__Work request__
Your job is to return every line in the data holding the string "Someone".

Top of Available data

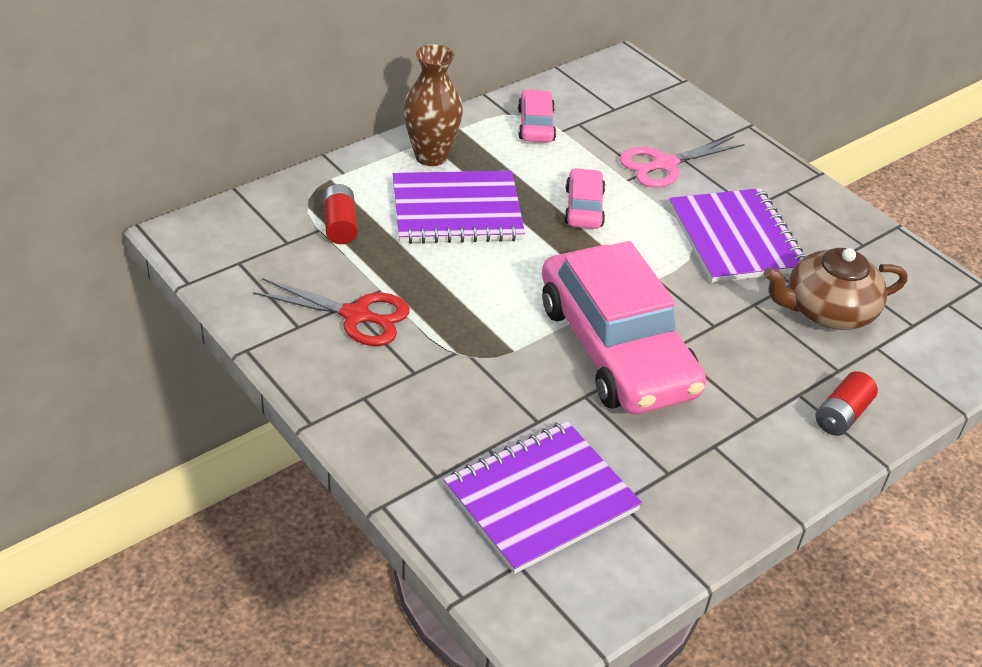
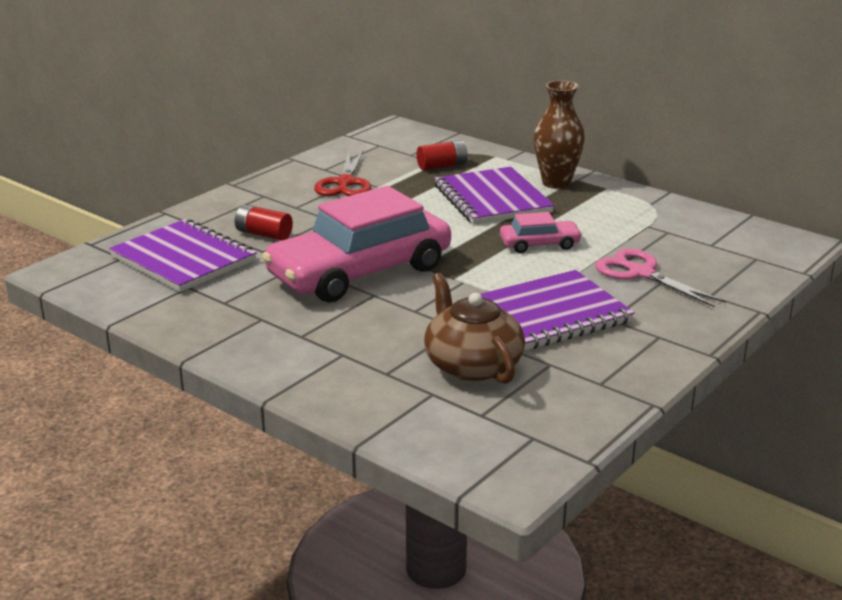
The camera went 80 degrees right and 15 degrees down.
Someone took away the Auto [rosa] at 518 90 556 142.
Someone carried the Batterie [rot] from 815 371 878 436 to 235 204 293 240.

Bottom of Available data

__Reply to the task__
Someone took away the Auto [rosa] at 518 90 556 142.
Someone carried the Batterie [rot] from 815 371 878 436 to 235 204 293 240.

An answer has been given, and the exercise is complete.